Gather every line in the entries below that contains the word "comic", copying each one in full. Match case exactly.

(begin)

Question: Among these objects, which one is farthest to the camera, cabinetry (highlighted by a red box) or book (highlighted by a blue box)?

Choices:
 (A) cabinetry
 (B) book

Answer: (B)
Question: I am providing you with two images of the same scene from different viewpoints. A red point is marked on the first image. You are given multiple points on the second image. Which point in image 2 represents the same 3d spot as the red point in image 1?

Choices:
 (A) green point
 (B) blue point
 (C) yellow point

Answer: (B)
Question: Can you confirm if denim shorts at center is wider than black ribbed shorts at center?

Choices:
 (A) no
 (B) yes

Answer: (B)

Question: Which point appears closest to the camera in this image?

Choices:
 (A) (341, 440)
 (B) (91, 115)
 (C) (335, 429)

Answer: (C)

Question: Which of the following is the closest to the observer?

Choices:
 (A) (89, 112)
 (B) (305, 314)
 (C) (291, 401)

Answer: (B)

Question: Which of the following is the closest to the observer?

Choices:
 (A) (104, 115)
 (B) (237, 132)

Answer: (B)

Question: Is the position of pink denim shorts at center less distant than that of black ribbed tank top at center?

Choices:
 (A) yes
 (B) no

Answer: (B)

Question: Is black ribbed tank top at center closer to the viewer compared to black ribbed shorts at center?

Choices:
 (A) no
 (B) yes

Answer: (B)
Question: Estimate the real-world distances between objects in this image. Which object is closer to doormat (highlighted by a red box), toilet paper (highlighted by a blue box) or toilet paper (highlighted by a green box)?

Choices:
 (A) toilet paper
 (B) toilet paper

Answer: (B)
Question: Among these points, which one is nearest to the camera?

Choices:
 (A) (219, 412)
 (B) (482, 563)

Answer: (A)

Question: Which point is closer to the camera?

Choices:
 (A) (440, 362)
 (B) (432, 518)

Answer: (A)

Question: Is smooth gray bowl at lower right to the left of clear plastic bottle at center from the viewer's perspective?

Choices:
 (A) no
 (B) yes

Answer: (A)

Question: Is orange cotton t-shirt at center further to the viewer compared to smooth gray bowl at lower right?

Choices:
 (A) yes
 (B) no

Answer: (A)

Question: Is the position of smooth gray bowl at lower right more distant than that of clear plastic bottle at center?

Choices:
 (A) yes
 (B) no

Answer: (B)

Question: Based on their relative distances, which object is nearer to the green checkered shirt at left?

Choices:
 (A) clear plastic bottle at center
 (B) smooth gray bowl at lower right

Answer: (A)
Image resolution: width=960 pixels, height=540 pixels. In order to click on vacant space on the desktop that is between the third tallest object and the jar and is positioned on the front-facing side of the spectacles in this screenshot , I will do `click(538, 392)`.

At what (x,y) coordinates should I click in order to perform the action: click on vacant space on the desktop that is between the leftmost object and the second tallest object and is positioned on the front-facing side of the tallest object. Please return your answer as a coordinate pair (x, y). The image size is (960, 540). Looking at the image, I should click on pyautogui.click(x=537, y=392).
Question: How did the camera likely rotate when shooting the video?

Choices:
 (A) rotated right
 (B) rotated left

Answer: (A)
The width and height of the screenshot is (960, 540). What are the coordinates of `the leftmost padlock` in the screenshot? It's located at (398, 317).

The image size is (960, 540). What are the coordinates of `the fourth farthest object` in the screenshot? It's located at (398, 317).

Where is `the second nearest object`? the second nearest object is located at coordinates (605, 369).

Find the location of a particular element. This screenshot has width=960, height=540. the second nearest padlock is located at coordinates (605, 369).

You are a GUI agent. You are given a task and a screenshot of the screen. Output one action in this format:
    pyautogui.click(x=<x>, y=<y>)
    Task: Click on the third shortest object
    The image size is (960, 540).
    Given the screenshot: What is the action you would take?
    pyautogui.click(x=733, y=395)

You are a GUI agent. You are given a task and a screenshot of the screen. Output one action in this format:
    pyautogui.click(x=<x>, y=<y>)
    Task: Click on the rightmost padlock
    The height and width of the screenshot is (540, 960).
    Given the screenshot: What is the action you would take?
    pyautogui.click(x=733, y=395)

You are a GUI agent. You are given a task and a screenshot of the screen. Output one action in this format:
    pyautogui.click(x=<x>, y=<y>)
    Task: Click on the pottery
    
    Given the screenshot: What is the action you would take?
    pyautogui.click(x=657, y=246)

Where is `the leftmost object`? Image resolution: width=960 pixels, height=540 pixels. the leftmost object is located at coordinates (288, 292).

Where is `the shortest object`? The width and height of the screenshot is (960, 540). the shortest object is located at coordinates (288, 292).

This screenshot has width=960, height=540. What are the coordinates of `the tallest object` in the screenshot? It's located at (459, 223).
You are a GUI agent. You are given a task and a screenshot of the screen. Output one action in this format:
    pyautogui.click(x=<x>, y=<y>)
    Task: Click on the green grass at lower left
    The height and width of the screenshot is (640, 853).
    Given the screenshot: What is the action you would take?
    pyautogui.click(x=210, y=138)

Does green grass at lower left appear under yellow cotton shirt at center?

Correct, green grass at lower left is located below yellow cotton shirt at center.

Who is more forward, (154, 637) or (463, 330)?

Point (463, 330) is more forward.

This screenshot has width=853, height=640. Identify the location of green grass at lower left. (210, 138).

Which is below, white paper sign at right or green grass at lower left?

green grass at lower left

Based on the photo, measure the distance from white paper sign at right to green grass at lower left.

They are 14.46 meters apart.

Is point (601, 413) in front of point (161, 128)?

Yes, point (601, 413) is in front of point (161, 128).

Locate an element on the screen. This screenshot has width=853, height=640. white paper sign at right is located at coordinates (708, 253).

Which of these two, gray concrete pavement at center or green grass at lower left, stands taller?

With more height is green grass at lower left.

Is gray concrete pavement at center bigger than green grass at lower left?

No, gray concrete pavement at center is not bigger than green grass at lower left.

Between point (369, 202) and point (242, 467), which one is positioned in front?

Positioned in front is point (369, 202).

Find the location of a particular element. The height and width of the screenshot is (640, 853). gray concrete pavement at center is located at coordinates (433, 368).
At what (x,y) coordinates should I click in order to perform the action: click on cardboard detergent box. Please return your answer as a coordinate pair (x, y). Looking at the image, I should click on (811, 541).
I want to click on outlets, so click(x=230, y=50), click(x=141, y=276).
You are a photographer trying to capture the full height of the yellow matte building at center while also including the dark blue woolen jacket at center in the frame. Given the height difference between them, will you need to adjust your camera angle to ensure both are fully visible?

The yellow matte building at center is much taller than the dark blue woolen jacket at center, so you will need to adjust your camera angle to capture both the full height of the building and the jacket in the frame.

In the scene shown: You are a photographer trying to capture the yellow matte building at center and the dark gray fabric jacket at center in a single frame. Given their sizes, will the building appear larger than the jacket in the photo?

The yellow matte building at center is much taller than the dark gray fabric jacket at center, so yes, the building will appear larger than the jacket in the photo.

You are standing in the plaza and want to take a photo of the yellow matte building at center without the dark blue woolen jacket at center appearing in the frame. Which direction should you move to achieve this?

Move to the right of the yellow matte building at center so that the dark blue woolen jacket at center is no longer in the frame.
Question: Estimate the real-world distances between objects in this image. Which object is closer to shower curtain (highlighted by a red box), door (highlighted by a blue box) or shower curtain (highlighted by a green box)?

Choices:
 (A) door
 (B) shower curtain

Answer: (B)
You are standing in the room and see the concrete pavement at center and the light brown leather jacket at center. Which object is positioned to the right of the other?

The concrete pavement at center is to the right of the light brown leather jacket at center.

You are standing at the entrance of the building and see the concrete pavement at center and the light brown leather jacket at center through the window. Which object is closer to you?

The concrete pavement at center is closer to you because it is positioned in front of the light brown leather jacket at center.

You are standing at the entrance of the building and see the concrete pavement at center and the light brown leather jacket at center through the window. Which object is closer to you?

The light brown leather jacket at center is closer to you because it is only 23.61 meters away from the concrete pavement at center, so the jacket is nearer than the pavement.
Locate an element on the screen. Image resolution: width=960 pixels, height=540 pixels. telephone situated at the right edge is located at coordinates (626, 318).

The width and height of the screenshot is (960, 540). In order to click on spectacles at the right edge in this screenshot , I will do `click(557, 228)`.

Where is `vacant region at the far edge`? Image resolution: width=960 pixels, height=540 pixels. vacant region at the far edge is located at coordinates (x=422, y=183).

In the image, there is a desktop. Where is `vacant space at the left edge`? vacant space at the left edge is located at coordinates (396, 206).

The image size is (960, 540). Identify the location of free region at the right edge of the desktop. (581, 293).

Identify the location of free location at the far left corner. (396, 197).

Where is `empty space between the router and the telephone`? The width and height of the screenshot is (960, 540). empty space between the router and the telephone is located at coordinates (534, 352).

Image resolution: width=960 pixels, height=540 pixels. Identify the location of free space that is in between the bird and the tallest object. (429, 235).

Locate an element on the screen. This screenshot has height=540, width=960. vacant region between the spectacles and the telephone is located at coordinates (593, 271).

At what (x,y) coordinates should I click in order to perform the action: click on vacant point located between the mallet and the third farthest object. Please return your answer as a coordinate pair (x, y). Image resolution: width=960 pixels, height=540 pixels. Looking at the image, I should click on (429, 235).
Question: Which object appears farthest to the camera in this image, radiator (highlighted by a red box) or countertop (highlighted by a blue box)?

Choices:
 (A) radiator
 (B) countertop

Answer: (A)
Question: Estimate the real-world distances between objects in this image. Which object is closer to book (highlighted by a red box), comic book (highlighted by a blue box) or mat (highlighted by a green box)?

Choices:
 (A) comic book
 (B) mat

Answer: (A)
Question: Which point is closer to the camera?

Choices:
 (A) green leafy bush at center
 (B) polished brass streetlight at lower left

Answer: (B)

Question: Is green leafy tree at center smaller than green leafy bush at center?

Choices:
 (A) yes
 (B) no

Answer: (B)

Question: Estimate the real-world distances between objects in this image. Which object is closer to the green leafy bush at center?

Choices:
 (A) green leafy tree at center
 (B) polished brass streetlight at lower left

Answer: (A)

(end)

• FINAL ANSWER:
Question: Estimate the real-world distances between objects in this image. Which object is closer to book (highlighted by a red box), comic book (highlighted by a blue box) or mat (highlighted by a green box)?
 (A) comic book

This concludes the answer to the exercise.